* Problem to work on *
Using the records below, locate all lines containing "stairs" and return them.

(Collection entries)

◆ ◆ ◆ ◆ ◆

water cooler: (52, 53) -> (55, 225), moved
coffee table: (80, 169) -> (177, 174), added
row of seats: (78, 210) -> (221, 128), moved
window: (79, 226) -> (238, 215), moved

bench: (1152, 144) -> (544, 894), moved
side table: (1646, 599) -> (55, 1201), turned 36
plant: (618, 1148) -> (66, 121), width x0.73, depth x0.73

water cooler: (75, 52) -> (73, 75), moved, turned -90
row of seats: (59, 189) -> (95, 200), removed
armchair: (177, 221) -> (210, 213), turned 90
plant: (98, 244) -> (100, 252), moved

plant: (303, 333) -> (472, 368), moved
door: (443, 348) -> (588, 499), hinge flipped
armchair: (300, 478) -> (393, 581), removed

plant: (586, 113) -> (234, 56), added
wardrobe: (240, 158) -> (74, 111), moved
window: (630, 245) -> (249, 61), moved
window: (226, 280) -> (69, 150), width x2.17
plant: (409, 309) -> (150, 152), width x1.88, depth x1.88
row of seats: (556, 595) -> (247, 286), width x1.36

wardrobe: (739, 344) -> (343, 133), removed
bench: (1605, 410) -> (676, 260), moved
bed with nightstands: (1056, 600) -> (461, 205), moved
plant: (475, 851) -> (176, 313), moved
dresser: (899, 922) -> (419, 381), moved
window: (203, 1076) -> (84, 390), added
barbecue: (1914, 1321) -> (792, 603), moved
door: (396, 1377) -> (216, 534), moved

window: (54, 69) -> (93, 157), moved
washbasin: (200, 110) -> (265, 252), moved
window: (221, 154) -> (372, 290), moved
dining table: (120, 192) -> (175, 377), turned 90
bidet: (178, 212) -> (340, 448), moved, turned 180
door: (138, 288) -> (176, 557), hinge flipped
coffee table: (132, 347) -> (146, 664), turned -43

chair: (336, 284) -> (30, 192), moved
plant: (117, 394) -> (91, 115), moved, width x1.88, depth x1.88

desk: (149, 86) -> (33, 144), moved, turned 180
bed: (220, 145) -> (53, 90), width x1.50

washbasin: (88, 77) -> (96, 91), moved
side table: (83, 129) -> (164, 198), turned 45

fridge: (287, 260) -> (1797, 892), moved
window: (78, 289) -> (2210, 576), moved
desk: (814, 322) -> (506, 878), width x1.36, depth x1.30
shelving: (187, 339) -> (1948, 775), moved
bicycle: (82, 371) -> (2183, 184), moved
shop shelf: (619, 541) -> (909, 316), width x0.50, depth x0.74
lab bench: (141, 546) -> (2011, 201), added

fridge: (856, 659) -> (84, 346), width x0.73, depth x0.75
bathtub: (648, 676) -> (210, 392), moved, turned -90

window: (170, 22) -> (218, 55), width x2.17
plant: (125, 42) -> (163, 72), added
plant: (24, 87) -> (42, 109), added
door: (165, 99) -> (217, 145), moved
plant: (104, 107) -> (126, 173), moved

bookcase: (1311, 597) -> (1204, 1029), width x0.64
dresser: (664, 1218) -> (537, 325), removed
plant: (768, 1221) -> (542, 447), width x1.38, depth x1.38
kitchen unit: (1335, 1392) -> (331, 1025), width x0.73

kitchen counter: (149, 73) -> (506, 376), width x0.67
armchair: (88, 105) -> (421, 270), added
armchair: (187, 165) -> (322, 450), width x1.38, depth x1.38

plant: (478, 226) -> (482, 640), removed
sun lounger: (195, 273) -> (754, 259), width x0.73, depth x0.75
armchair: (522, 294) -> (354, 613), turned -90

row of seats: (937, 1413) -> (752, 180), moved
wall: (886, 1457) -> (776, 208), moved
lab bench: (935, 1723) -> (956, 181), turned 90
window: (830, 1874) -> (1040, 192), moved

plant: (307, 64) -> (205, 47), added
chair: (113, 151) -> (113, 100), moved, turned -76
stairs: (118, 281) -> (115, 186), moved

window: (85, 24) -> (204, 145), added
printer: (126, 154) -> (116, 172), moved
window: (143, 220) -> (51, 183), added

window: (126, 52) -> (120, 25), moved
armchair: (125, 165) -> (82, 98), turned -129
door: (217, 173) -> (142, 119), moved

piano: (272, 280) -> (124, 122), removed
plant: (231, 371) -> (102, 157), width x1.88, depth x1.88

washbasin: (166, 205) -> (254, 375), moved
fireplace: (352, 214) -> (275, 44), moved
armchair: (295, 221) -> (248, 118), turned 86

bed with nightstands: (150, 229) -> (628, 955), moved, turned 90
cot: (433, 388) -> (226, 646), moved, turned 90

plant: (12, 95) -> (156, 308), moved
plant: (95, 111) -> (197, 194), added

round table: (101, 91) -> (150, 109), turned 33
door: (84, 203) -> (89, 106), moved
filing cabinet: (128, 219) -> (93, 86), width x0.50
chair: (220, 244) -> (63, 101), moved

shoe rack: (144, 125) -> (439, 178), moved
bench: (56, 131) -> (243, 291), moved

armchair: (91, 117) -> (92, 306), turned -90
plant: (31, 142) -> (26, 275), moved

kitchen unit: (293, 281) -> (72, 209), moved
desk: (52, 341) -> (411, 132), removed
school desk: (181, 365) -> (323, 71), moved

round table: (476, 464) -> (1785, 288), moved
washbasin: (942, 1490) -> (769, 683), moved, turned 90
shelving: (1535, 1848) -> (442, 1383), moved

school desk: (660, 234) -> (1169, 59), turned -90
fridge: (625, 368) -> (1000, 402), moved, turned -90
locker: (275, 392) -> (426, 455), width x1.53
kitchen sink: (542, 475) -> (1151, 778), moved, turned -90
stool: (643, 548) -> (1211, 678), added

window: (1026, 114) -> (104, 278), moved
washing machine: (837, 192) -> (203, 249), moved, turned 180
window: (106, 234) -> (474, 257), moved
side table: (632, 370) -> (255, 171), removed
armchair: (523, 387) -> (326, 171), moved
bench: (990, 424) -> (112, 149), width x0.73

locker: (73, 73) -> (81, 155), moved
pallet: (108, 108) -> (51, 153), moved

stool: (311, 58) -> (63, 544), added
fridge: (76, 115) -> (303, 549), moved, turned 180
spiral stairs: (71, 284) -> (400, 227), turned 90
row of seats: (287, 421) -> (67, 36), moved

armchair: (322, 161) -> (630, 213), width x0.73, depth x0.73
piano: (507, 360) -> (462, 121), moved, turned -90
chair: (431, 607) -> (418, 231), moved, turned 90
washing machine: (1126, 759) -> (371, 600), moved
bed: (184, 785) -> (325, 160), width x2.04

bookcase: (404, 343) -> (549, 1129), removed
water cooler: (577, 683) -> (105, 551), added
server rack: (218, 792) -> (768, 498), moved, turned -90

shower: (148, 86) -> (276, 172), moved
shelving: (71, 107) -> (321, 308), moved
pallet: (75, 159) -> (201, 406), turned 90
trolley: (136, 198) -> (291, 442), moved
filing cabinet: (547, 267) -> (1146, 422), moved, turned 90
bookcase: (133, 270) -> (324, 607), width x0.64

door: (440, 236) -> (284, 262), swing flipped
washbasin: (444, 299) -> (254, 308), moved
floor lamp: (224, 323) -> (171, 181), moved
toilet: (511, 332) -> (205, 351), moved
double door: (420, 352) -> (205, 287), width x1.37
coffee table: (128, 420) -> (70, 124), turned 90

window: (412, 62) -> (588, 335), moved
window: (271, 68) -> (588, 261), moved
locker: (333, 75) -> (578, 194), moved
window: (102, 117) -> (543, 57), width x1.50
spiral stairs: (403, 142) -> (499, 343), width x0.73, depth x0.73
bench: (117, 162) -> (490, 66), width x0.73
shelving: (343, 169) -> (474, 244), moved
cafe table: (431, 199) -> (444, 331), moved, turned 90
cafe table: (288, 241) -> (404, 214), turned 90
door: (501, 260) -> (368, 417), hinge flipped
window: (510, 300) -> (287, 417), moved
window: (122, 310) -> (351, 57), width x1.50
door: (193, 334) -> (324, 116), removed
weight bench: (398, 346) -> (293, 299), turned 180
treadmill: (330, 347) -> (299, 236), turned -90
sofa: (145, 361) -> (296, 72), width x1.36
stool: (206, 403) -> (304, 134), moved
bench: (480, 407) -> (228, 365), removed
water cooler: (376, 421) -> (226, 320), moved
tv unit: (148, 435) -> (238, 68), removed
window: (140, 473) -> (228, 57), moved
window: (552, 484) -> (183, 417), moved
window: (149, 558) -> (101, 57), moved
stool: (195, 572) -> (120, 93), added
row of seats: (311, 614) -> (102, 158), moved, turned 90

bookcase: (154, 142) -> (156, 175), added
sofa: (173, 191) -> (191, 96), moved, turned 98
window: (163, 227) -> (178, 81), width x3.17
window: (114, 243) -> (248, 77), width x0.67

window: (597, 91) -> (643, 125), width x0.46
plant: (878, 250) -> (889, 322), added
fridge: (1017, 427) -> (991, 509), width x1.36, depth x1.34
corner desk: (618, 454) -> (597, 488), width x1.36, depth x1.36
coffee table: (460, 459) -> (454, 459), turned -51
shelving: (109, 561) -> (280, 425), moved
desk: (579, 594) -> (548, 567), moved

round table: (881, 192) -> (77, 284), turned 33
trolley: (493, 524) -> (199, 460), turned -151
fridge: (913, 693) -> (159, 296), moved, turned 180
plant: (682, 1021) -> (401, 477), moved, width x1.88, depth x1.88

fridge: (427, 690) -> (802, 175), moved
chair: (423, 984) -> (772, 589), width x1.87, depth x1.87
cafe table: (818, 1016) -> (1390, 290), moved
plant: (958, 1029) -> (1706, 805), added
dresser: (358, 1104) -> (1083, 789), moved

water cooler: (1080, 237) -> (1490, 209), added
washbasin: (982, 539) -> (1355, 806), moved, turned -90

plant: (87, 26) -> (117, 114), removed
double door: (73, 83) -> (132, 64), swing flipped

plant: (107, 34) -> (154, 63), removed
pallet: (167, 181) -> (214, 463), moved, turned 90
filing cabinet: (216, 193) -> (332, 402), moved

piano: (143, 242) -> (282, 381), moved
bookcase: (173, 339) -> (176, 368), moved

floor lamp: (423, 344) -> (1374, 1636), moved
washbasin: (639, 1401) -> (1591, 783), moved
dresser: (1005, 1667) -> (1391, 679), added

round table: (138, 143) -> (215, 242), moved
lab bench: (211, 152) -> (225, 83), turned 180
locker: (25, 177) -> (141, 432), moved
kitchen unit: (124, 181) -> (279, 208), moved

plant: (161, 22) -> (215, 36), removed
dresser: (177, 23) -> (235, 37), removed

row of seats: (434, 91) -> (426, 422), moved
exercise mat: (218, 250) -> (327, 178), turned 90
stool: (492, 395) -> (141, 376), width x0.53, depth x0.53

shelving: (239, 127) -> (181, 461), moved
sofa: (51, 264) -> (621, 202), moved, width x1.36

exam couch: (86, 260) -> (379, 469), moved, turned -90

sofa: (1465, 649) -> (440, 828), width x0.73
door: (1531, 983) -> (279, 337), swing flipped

◆ ◆ ◆ ◆ ◆

* Your response *
stairs: (118, 281) -> (115, 186), moved
spiral stairs: (71, 284) -> (400, 227), turned 90
spiral stairs: (403, 142) -> (499, 343), width x0.73, depth x0.73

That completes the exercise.